> Instructions to follow: In the copy you make, keep each entry exactly as it is and leave out all images.

> Records provided:
● ● ● ●
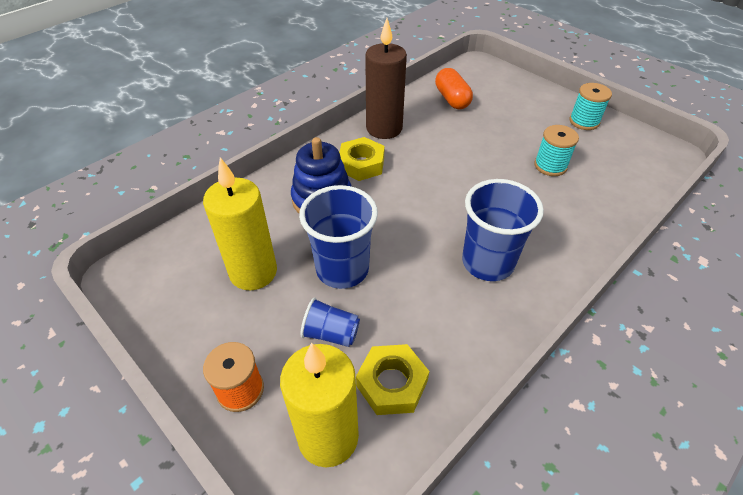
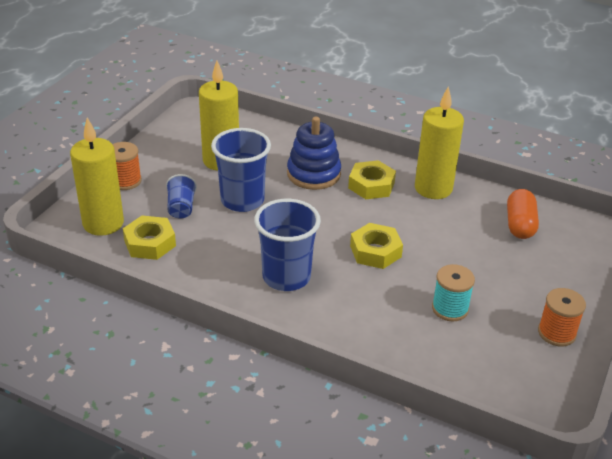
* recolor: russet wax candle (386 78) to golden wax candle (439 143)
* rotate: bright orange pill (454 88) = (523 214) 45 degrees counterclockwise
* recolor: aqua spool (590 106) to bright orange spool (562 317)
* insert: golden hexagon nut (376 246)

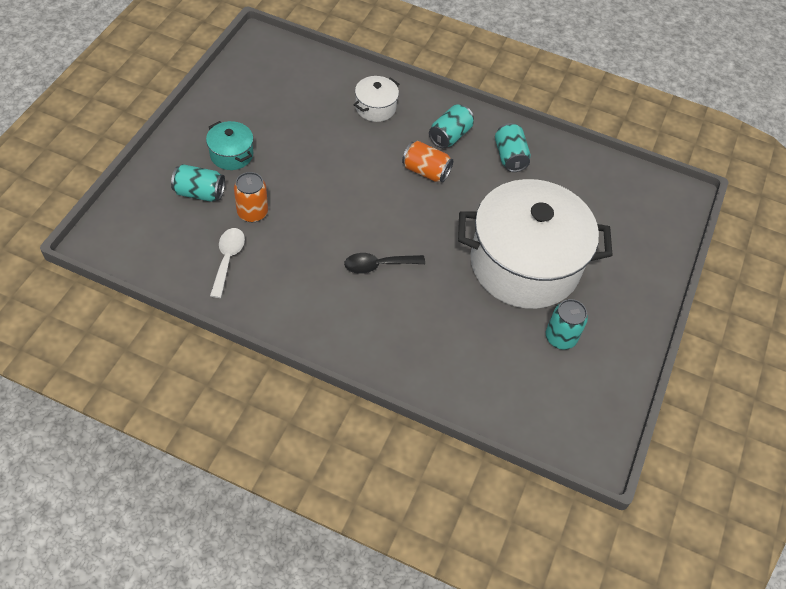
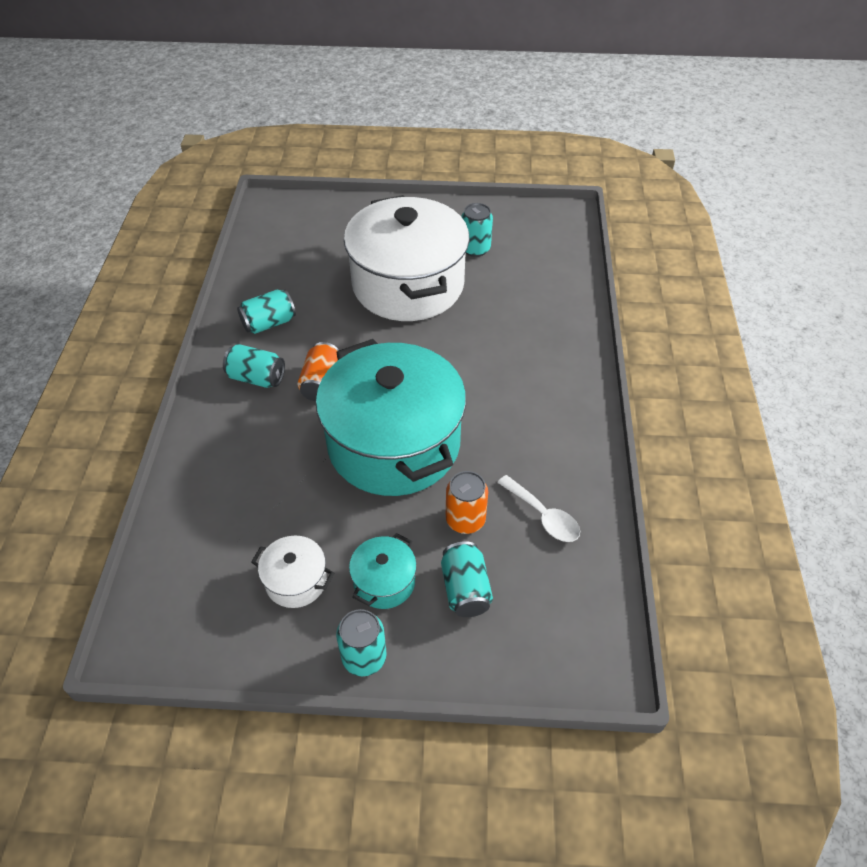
* move: pure white stockpot (376 99) to (292 571)
* rotate: pure white spoon (227 263) = (538 508) 120 degrees counterclockwise
* delete: ebony spoon (384 263)
* insert: aqua stockpot (391 417)
* insert: aqua soda can (361 642)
● ● ● ●
> Result of the exercise:
* recolor: russet wax candle (386 78) to golden wax candle (439 143)
* rotate: bright orange pill (454 88) = (523 214) 45 degrees counterclockwise
* recolor: aqua spool (590 106) to bright orange spool (562 317)
* insert: golden hexagon nut (376 246)

* move: pure white stockpot (376 99) to (292 571)
* rotate: pure white spoon (227 263) = (538 508) 120 degrees counterclockwise
* delete: ebony spoon (384 263)
* insert: aqua stockpot (391 417)
* insert: aqua soda can (361 642)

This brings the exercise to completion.